# What you will do:
Could you give back the records exactly, taking out the pictures?

:: Stored data ::

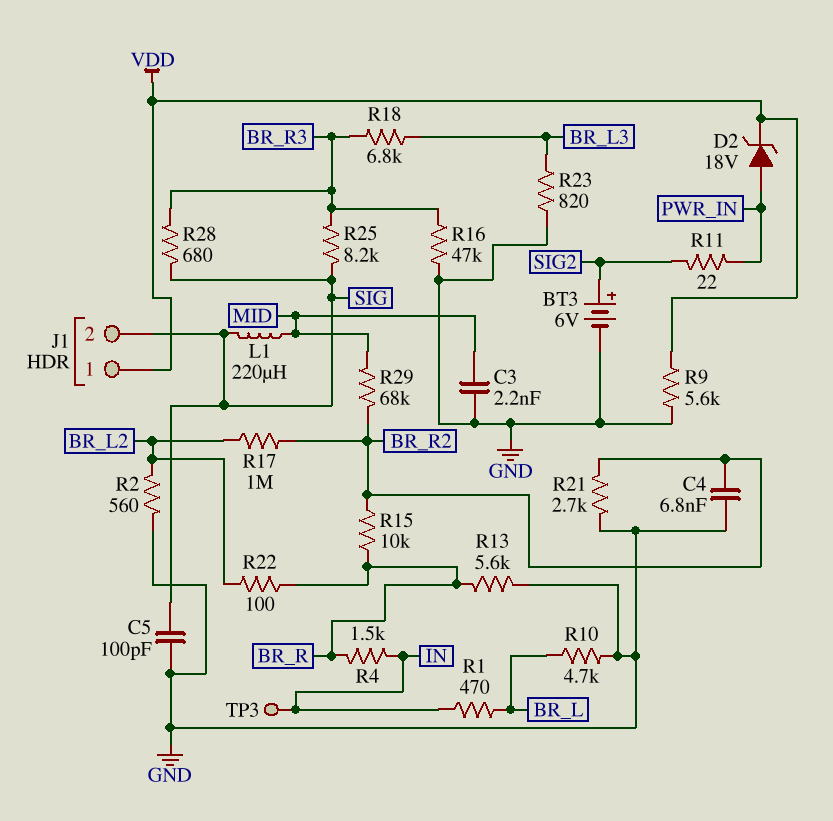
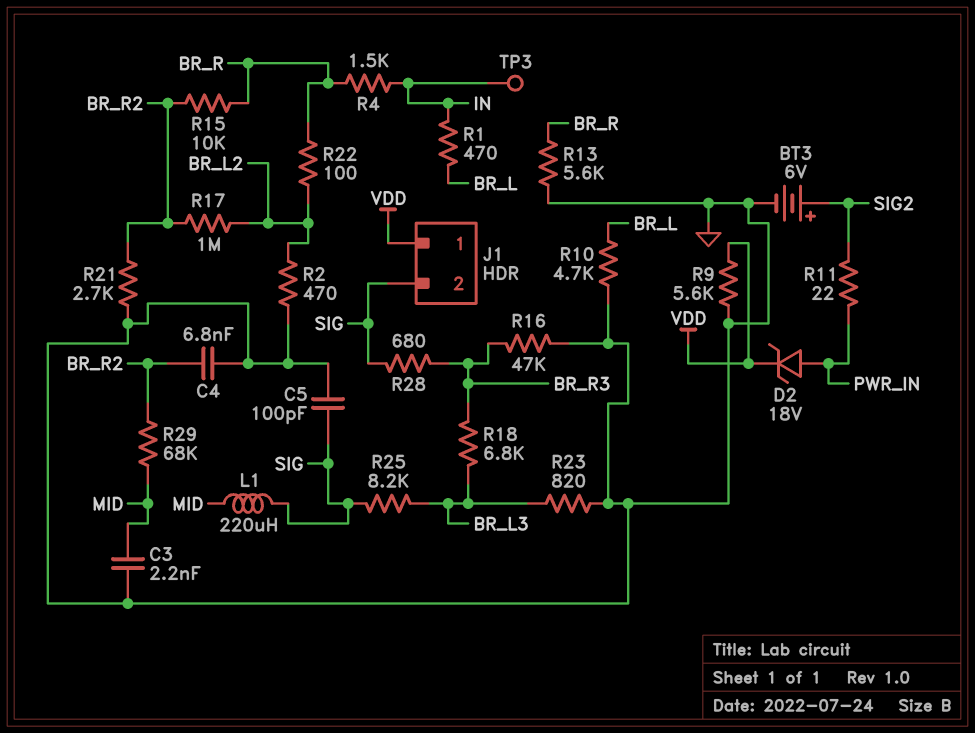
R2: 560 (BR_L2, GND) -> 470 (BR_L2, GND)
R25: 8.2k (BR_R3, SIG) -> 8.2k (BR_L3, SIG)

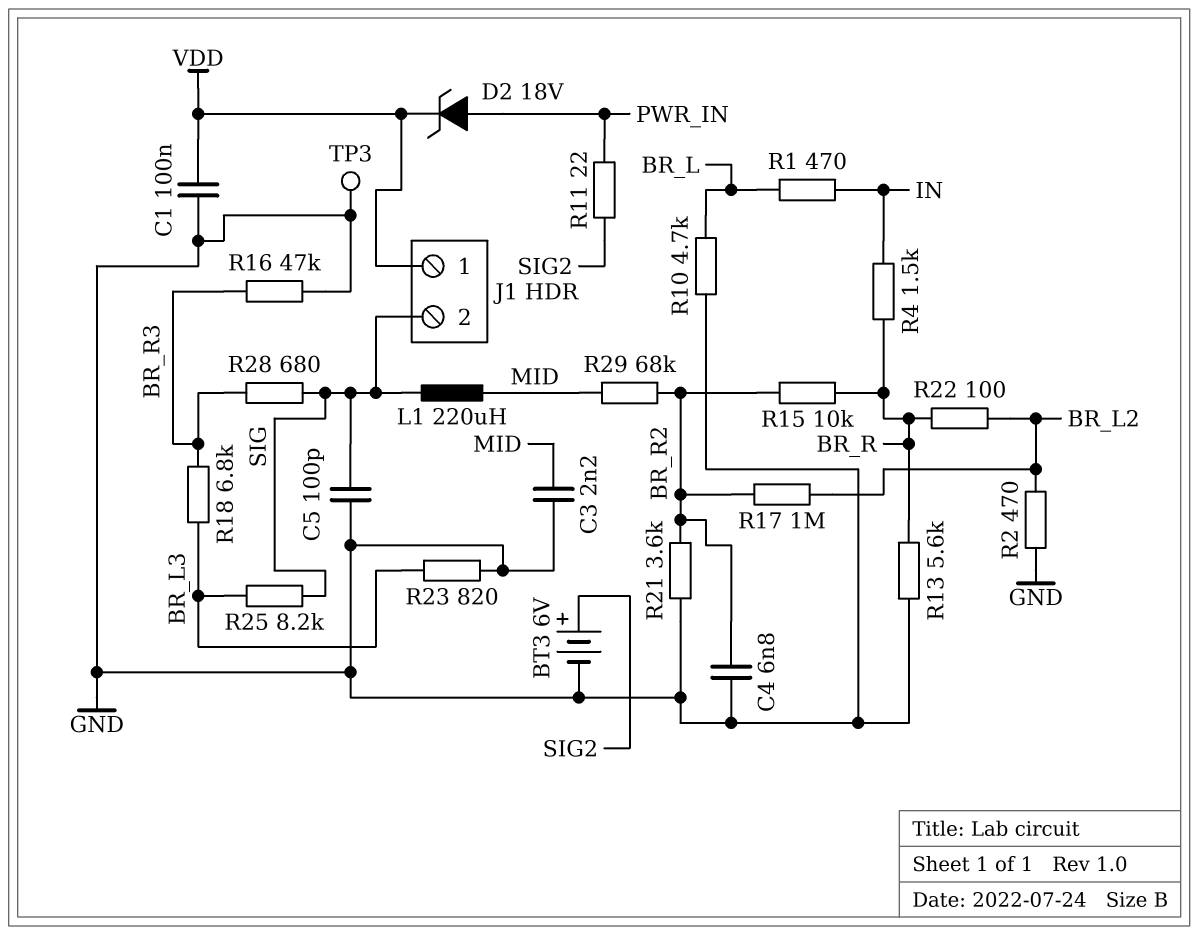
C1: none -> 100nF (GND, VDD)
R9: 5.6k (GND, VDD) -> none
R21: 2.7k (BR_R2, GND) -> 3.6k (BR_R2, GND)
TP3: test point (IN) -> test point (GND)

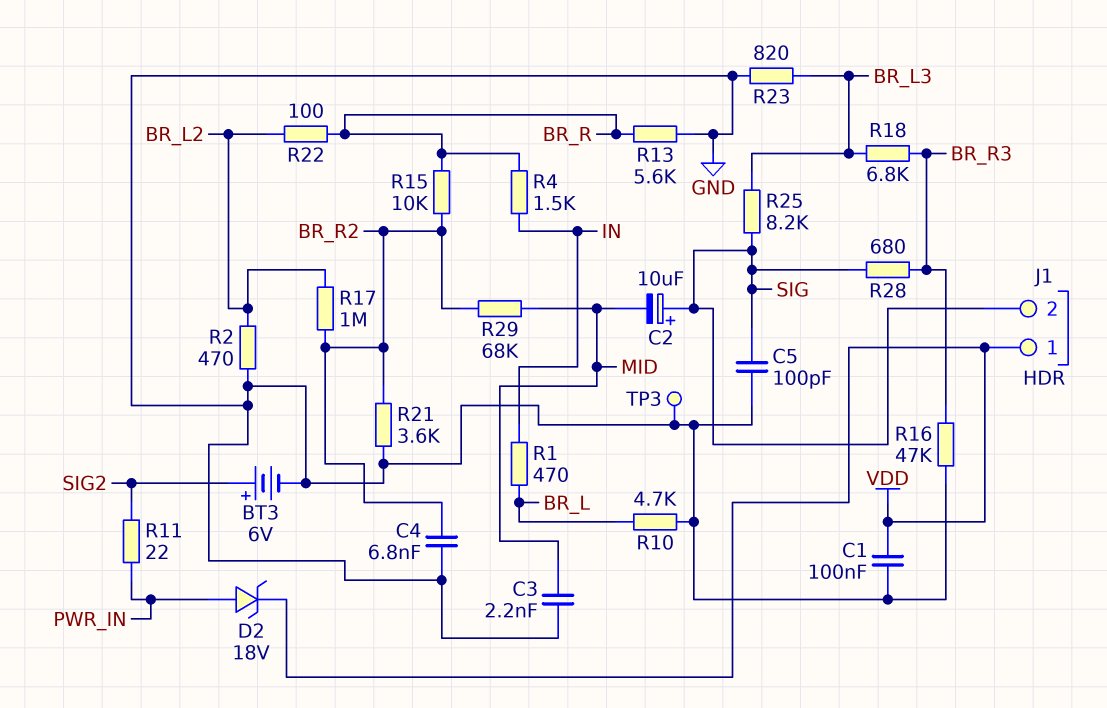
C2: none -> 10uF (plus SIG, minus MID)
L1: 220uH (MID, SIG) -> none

:::

# Response:
R2: 560 (BR_L2, GND) -> 470 (BR_L2, GND)
R25: 8.2k (BR_R3, SIG) -> 8.2k (BR_L3, SIG)

C1: none -> 100nF (GND, VDD)
R9: 5.6k (GND, VDD) -> none
R21: 2.7k (BR_R2, GND) -> 3.6k (BR_R2, GND)
TP3: test point (IN) -> test point (GND)

C2: none -> 10uF (plus SIG, minus MID)
L1: 220uH (MID, SIG) -> none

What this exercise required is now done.